(Instruction) Single out the lines of the material that contain "pink" and copy them.

(Provided entries)
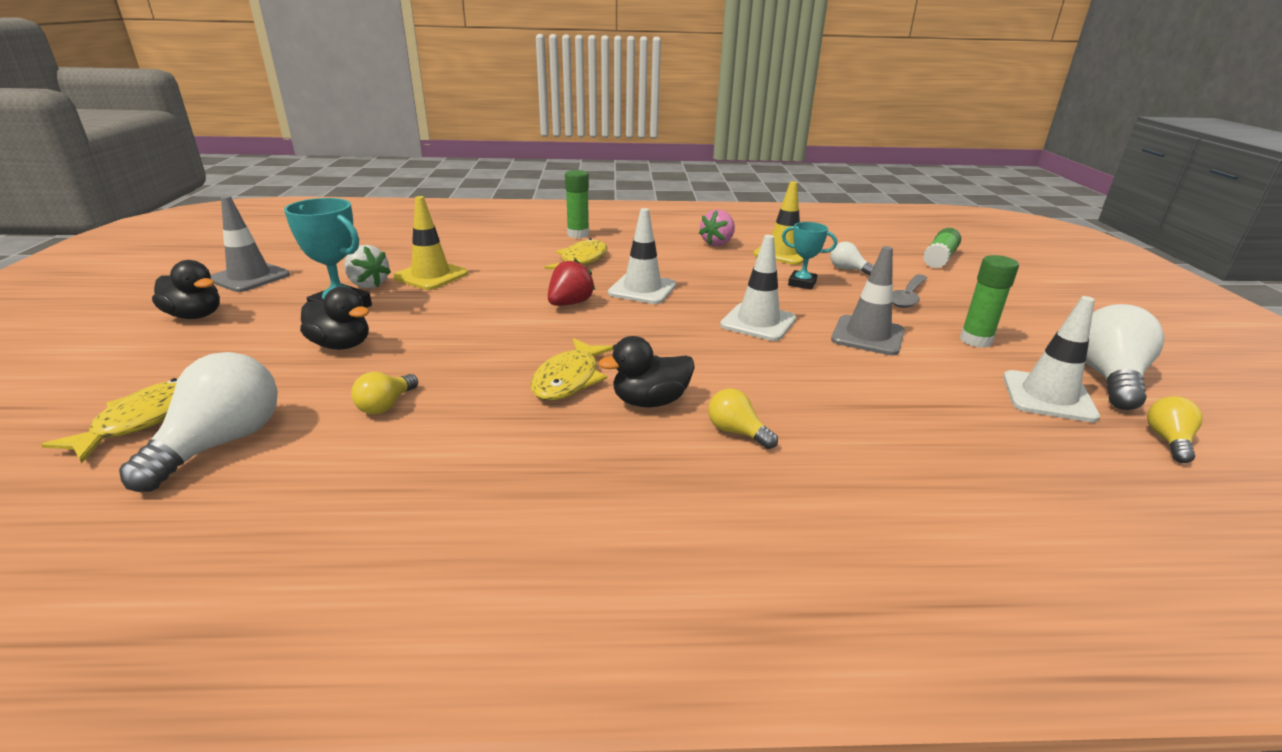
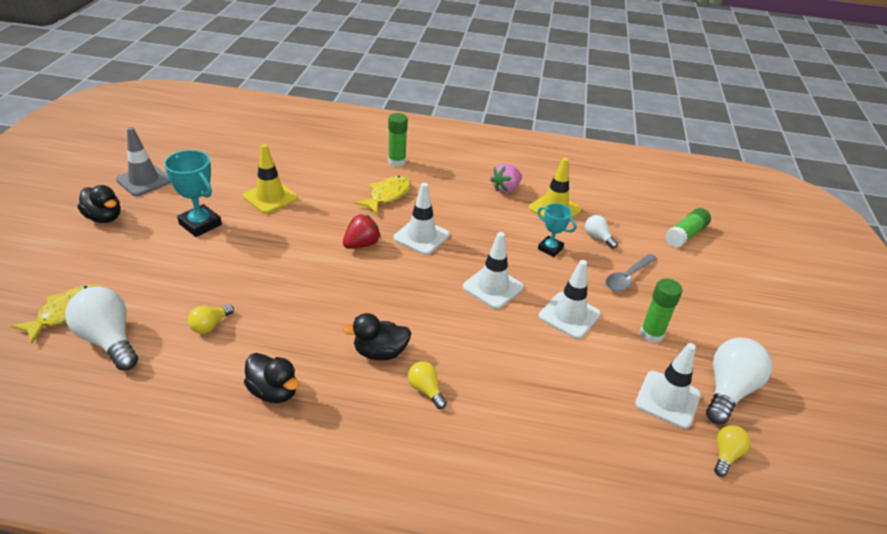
camera: 10 degrees right, 10 degrees up
(221, 443) = (109, 340): white light bulb -> white light bulb turned 75 degrees counterclockwise
(341, 345) = (193, 263): black duck -> black duck (274, 391)
(368, 285) = (223, 201): white strawberry -> none
(569, 379) = (334, 322): yellow fish -> none
(867, 336) = (569, 315): grey traffic cone -> white traffic cone

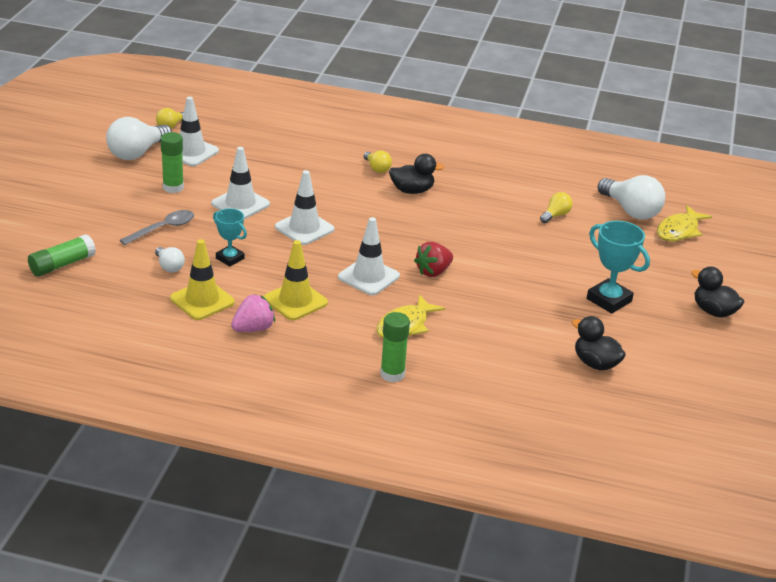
camera: 175 degrees left, 5 degrees down
(144, 180) = (704, 356): grey traffic cone -> none
(270, 197) = (545, 328): yellow traffic cone -> yellow traffic cone (295, 301)
(274, 391) = (490, 175): black duck -> black duck (595, 363)

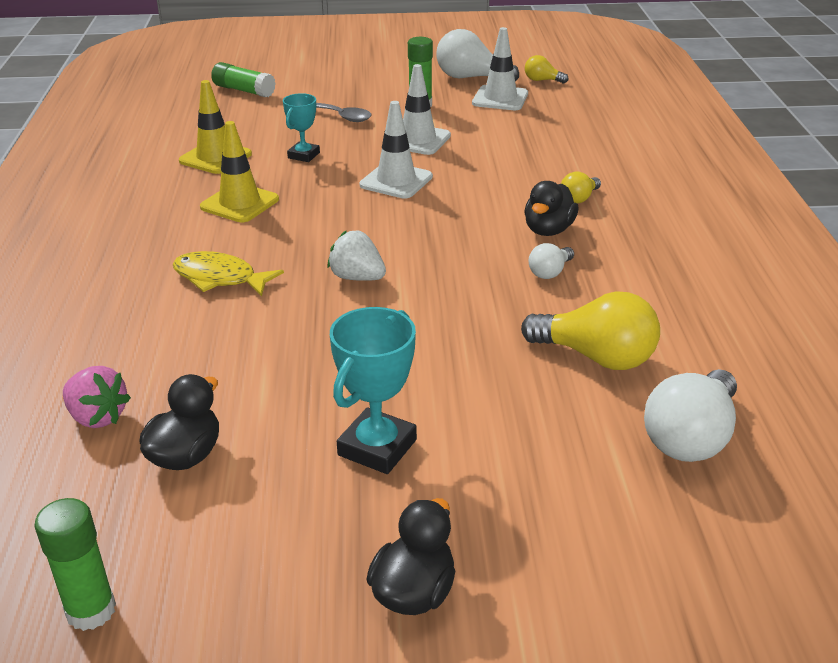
camera: 75 degrees right, 0 degrees up
(169, 267) = (269, 132): white light bulb -> white light bulb (550, 272)
(253, 329) = (174, 191): pink strawberry -> pink strawberry (97, 417)
(368, 277) = (317, 236): white traffic cone -> none
(392, 374) = (110, 287): green glue stick -> green glue stick (91, 610)
(412, 190) = (548, 230): black duck -> black duck turned 45 degrees clockwise
(433, 272) = (357, 277): red strawberry -> white strawberry
(555, 215) = (596, 357): yellow light bulb -> yellow light bulb, size x1.91
(679, 231) = (676, 510): yellow fish -> none

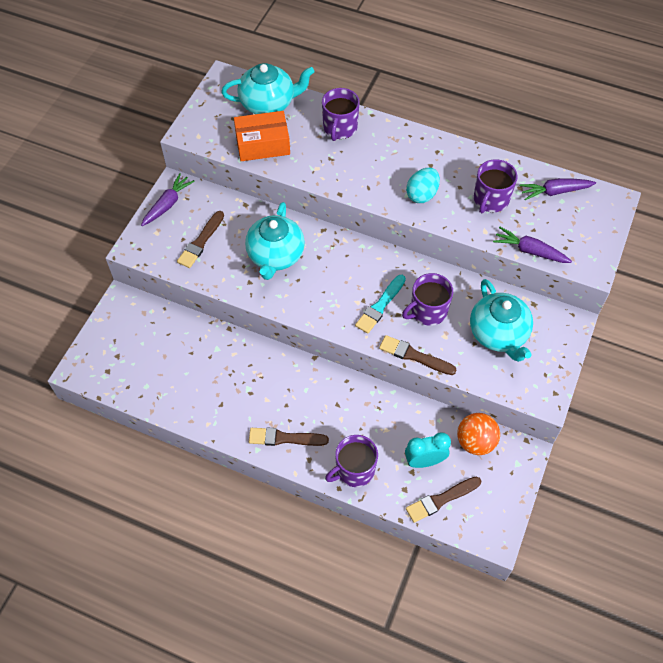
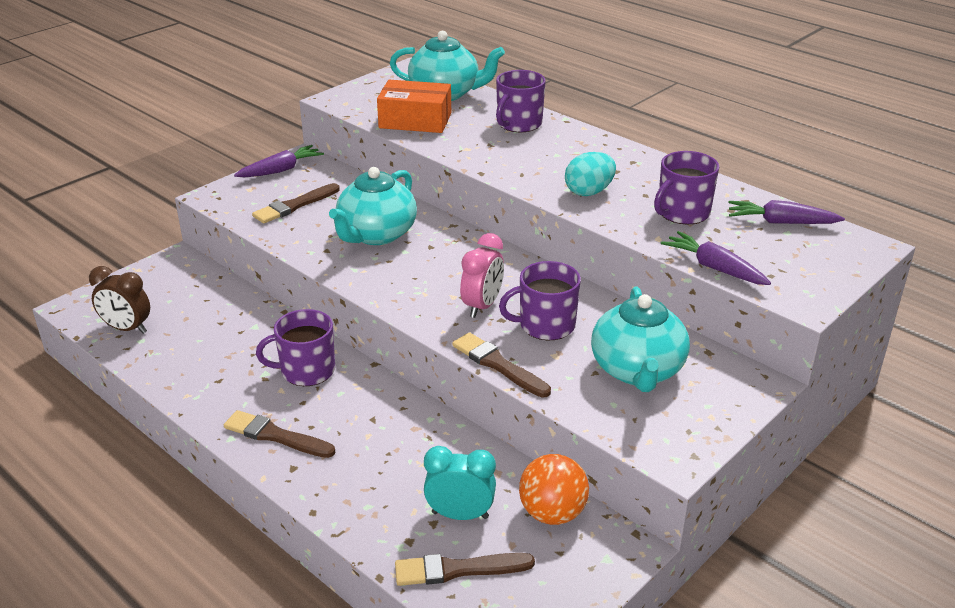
camera: 20 degrees right, 25 degrees down
(129, 379) = (127, 329): none -> brown clock
(354, 470) = (349, 497): purple mug -> purple mug (306, 371)
(380, 305) = (482, 306): turquoise brush -> pink clock

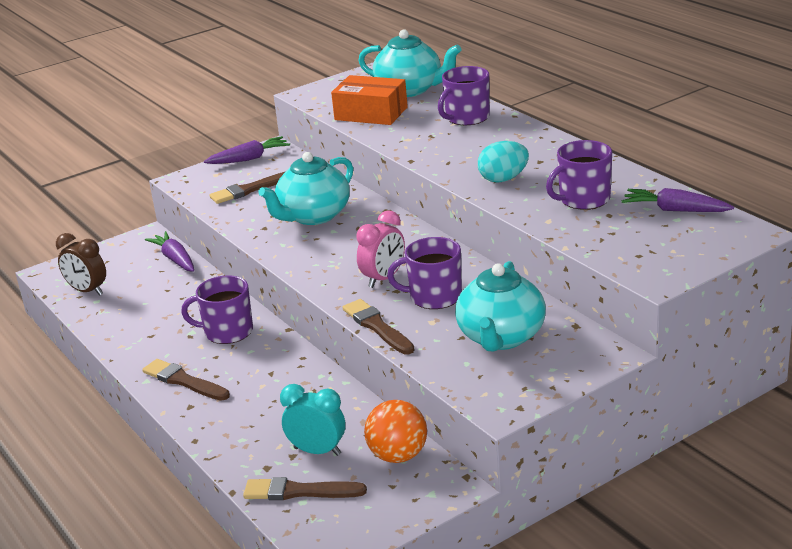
camera: 15 degrees right, 5 degrees down
(714, 268) = (587, 247): purple carrot -> purple carrot (175, 259)

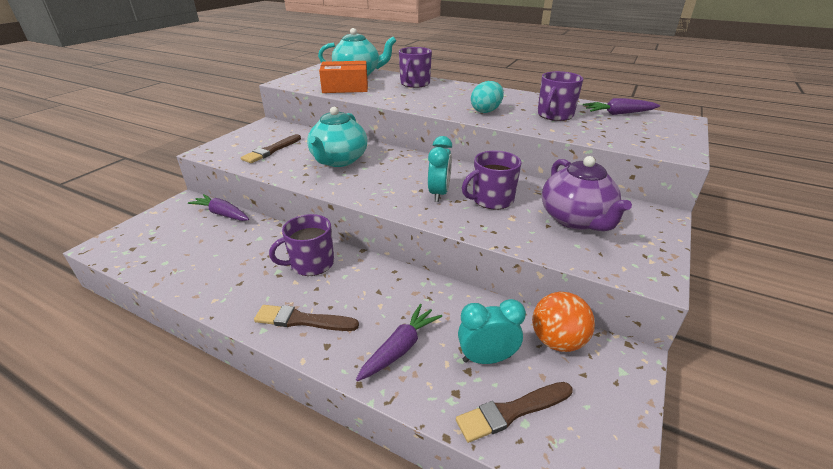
camera: 30 degrees left, 5 degrees up
(87, 291) = (151, 255): brown clock -> none
(249, 159) = (254, 132): purple carrot -> purple carrot (400, 348)
(377, 327) = (475, 231): brown brush -> none
(383, 279) = (439, 194): pink clock -> turquoise clock
(501, 337) = (576, 219): turquoise teapot -> purple teapot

(Task response)
(253, 329) = (174, 191): pink strawberry -> pink strawberry (97, 417)
(380, 305) = (482, 306): turquoise brush -> pink clock
(383, 279) = (439, 194): pink clock -> turquoise clock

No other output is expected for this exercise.